**What to do**
Write out the stretch of lines below that begins at the line with "pink plate D1:E1" and ends at the line with "pink brick G2", including both, exactly as given and nothing more.

**Data records**
═══
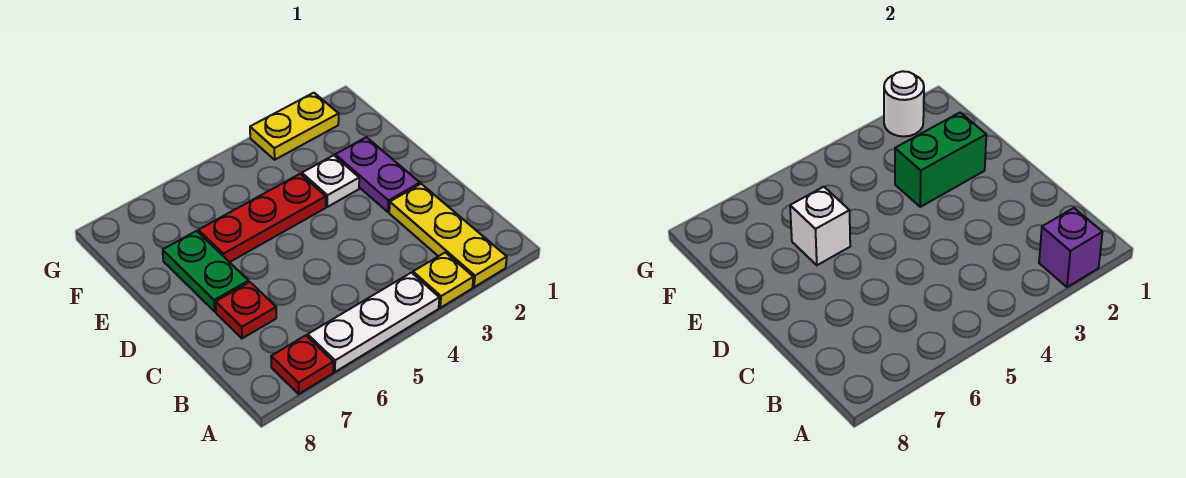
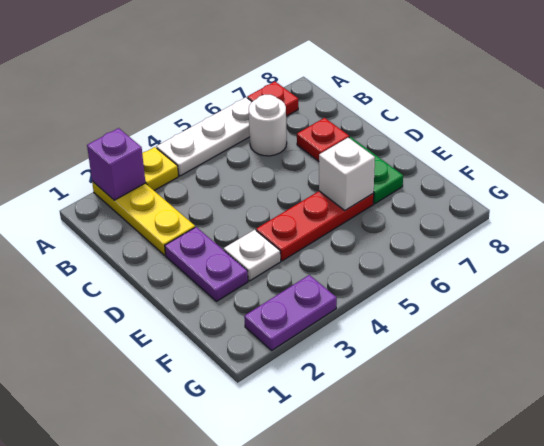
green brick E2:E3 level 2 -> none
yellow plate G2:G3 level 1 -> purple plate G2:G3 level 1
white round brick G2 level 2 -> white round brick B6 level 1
═══
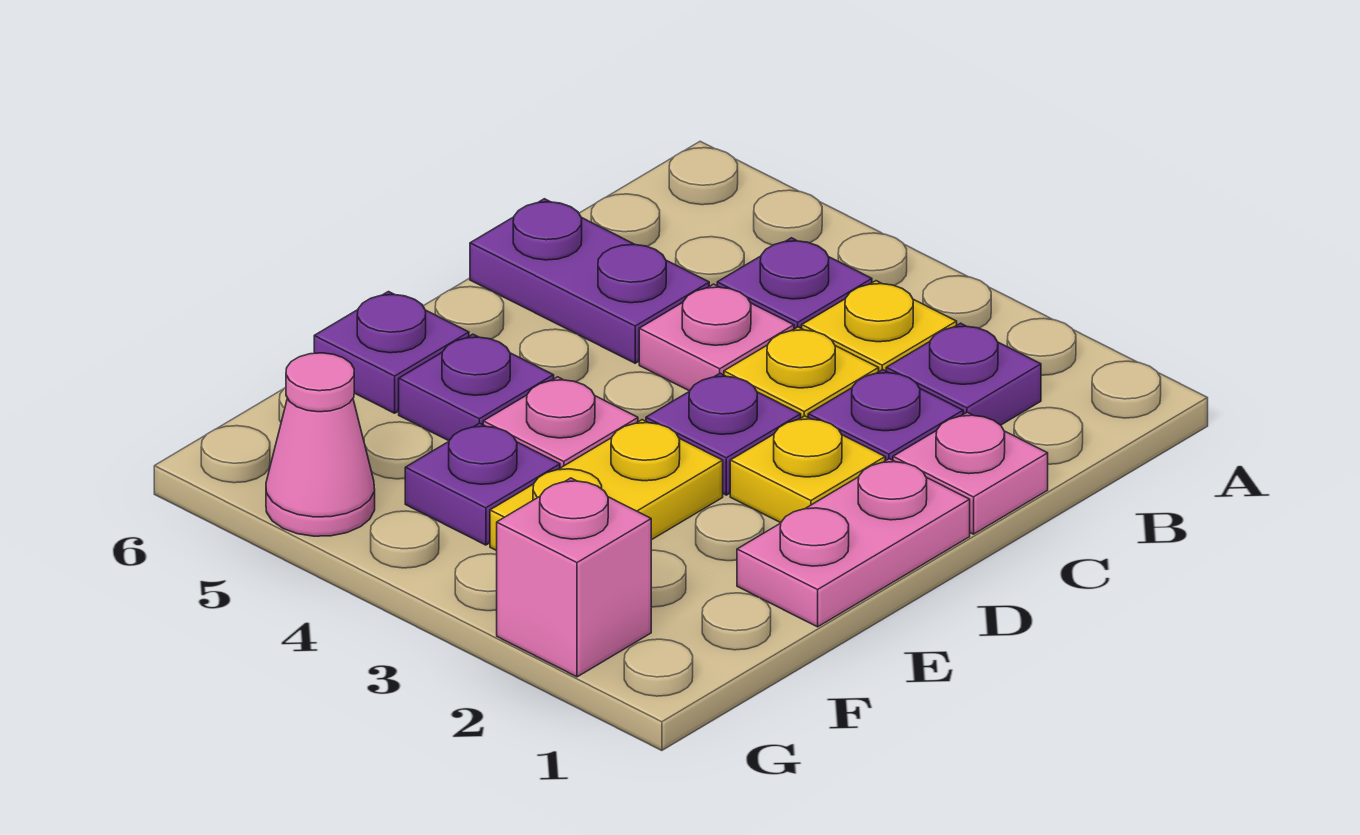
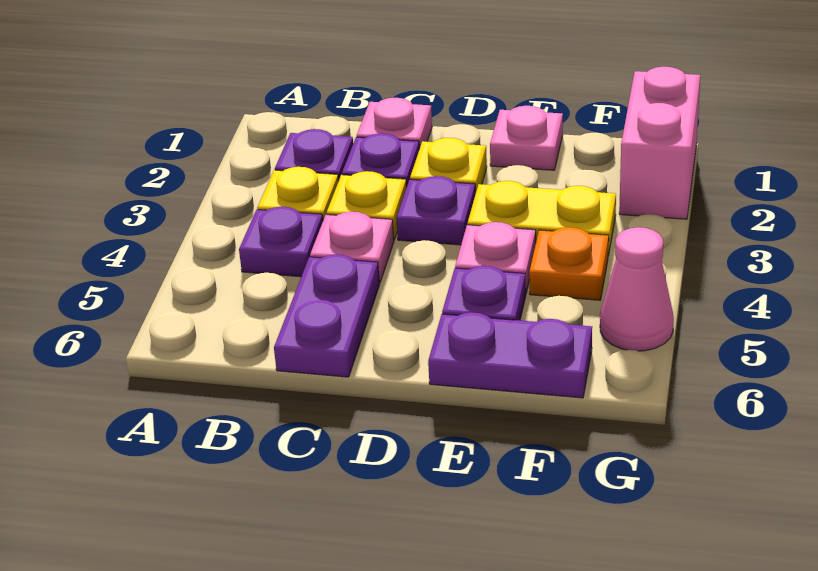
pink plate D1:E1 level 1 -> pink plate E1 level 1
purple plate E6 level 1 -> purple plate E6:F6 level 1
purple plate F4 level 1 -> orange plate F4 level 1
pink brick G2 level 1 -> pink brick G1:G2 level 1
═══
**Exercise solution**
pink plate D1:E1 level 1 -> pink plate E1 level 1
purple plate E6 level 1 -> purple plate E6:F6 level 1
purple plate F4 level 1 -> orange plate F4 level 1
pink brick G2 level 1 -> pink brick G1:G2 level 1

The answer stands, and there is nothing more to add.